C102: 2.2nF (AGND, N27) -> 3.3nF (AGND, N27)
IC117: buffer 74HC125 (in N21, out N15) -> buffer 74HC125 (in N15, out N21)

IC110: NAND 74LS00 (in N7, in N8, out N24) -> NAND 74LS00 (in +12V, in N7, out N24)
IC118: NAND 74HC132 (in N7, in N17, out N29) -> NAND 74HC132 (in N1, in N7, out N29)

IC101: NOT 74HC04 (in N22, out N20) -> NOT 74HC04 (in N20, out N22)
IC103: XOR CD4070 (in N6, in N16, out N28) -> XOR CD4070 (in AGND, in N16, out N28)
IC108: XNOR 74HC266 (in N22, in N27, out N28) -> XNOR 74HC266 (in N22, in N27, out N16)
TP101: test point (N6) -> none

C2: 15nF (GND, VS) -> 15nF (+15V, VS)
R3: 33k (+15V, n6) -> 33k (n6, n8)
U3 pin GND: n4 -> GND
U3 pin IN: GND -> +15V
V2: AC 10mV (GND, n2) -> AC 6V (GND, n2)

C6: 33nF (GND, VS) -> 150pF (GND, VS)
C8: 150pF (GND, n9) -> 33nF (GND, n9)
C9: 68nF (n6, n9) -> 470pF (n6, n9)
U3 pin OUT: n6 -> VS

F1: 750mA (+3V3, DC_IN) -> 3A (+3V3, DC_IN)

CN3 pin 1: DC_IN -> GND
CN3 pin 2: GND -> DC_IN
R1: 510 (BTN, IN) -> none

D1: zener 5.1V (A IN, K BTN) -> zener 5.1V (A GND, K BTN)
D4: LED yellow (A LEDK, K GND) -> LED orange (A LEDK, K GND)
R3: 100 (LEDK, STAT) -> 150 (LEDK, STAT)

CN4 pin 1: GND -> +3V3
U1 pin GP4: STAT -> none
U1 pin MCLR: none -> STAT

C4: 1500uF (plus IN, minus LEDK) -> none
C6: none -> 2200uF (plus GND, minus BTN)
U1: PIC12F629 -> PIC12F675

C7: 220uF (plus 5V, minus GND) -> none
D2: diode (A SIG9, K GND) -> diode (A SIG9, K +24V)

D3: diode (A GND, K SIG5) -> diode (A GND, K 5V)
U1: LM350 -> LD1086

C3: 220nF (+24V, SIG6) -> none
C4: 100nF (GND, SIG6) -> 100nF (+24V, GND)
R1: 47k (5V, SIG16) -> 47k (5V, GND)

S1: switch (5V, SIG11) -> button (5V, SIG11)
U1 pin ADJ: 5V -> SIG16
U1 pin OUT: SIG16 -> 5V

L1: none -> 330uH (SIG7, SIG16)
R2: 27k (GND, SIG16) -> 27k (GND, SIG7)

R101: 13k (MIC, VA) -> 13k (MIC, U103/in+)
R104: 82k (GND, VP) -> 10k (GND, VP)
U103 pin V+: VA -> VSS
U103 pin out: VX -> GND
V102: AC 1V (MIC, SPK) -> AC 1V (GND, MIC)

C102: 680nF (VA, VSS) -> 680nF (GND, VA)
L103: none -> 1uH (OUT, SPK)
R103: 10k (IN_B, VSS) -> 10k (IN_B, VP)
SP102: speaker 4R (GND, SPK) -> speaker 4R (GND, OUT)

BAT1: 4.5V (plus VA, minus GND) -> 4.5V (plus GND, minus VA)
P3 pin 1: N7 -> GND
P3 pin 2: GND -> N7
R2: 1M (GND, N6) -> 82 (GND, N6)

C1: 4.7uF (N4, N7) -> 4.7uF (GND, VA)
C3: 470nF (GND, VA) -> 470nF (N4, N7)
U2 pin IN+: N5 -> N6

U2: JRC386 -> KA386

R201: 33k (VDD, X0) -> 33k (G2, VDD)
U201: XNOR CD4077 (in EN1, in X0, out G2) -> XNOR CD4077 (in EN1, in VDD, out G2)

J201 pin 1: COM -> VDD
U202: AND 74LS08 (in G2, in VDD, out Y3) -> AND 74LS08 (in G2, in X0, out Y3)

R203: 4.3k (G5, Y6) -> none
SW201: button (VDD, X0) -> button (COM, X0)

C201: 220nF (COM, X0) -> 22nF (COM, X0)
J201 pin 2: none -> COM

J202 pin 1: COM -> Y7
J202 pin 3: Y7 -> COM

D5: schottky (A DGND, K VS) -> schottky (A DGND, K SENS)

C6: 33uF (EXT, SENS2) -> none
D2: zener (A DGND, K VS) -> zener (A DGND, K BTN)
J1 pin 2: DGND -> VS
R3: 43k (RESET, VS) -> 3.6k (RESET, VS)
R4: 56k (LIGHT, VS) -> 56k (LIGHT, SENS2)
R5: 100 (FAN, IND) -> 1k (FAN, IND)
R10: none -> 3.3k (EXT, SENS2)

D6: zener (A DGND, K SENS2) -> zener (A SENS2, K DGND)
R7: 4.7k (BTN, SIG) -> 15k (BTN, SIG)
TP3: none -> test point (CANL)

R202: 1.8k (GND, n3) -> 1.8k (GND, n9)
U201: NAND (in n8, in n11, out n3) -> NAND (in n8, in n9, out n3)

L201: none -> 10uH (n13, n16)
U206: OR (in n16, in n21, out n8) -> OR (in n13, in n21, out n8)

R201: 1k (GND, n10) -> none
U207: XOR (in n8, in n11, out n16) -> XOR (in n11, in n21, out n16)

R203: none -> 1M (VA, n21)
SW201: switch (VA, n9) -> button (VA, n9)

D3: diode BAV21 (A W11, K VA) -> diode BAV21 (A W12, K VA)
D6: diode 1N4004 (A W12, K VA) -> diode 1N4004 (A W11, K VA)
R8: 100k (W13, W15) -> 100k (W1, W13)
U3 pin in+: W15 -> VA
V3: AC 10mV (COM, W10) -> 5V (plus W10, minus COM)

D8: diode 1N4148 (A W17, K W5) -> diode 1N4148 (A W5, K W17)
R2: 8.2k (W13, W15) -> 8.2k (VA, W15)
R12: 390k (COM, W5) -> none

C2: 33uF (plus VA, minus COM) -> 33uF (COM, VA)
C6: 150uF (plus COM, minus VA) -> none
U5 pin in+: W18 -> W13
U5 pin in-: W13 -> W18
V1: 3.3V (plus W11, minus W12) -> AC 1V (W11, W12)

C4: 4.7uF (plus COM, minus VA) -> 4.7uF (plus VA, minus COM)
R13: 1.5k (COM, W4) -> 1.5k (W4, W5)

- _ABOUT THIS EXERCISE_
Read through the data above. Report each line that has the word "NAND".

- _WRITTEN SOLUTION_
IC110: NAND 74LS00 (in N7, in N8, out N24) -> NAND 74LS00 (in +12V, in N7, out N24)
IC118: NAND 74HC132 (in N7, in N17, out N29) -> NAND 74HC132 (in N1, in N7, out N29)
U201: NAND (in n8, in n11, out n3) -> NAND (in n8, in n9, out n3)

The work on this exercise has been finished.